_DIRECTIVE_.
Repeat the data word for word, beginning at its first line and ending with the line that contains "Locate an element on the screen. This", including that line.

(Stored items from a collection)
'''

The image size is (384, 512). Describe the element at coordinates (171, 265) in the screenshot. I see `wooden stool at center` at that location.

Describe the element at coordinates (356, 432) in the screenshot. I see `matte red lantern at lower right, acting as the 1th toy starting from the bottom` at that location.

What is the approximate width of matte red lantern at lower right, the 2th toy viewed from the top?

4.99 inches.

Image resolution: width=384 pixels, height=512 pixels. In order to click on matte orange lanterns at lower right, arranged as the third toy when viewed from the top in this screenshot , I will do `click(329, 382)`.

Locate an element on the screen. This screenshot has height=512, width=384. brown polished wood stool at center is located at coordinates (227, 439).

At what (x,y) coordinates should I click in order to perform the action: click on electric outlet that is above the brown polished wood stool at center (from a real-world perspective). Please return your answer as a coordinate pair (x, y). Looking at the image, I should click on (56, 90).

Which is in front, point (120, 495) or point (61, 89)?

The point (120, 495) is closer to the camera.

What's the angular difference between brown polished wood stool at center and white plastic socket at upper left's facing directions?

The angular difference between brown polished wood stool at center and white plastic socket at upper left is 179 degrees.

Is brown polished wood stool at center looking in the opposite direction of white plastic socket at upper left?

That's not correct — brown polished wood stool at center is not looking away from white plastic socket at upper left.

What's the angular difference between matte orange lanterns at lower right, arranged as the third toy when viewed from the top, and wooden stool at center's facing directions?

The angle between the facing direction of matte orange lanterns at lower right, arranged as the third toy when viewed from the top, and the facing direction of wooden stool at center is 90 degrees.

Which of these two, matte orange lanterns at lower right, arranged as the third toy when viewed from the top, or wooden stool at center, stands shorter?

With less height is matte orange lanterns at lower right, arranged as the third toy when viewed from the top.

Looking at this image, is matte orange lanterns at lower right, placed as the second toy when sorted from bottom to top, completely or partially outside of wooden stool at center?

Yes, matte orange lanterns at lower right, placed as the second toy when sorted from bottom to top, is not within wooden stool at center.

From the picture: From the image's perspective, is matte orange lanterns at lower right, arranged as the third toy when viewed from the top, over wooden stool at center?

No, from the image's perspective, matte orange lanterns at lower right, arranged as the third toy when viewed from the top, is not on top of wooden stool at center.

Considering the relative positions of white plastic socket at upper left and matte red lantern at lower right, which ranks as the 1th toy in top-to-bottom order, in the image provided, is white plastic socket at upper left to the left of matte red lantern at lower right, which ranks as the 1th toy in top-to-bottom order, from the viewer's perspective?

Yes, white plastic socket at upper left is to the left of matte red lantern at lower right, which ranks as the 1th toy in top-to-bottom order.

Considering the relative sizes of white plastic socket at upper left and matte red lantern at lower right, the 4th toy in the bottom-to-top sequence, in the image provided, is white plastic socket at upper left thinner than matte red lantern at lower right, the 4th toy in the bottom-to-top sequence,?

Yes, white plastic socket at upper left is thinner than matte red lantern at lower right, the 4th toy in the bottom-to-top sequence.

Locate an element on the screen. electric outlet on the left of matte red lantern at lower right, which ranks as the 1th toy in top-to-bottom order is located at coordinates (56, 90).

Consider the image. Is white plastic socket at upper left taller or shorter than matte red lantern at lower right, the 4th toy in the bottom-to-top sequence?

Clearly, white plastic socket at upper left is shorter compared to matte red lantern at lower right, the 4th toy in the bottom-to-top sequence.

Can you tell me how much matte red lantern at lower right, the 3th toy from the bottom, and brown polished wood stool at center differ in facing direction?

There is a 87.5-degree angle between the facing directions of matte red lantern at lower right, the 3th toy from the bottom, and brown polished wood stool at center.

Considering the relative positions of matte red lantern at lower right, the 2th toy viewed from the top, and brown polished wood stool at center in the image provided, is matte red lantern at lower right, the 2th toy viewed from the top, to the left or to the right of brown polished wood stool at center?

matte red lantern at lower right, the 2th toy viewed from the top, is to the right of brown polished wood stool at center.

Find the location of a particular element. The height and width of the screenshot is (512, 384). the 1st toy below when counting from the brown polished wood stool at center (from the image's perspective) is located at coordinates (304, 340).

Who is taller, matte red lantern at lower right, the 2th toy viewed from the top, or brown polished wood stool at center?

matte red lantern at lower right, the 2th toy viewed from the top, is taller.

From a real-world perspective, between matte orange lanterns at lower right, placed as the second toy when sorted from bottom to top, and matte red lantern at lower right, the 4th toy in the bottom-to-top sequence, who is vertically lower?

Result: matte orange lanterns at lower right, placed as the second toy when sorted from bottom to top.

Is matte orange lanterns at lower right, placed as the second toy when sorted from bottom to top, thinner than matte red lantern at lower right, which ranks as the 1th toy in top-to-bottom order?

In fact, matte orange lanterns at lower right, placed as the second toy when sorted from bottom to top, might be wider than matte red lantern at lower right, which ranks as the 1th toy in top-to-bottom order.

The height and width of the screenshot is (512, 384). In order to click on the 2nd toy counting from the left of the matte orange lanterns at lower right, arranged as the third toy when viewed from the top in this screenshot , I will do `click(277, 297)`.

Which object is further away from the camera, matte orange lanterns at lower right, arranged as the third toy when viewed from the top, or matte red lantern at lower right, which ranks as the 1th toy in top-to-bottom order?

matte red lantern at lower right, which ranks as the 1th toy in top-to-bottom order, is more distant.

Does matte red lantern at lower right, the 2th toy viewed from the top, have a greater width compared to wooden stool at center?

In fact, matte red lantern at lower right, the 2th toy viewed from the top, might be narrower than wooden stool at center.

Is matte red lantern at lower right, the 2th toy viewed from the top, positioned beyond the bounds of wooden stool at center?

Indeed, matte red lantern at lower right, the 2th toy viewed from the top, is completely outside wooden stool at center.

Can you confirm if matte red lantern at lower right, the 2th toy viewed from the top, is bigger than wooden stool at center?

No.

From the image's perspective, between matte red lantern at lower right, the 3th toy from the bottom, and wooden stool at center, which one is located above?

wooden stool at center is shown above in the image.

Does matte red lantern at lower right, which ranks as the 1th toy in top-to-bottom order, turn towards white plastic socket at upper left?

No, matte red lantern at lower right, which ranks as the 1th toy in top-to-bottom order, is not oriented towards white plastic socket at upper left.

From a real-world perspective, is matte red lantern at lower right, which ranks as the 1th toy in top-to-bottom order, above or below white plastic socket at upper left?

'''

_FINAL RESULT_.
The image size is (384, 512). Describe the element at coordinates (171, 265) in the screenshot. I see `wooden stool at center` at that location.

Describe the element at coordinates (356, 432) in the screenshot. I see `matte red lantern at lower right, acting as the 1th toy starting from the bottom` at that location.

What is the approximate width of matte red lantern at lower right, the 2th toy viewed from the top?

4.99 inches.

Image resolution: width=384 pixels, height=512 pixels. In order to click on matte orange lanterns at lower right, arranged as the third toy when viewed from the top in this screenshot , I will do `click(329, 382)`.

Locate an element on the screen. This screenshot has height=512, width=384. brown polished wood stool at center is located at coordinates (227, 439).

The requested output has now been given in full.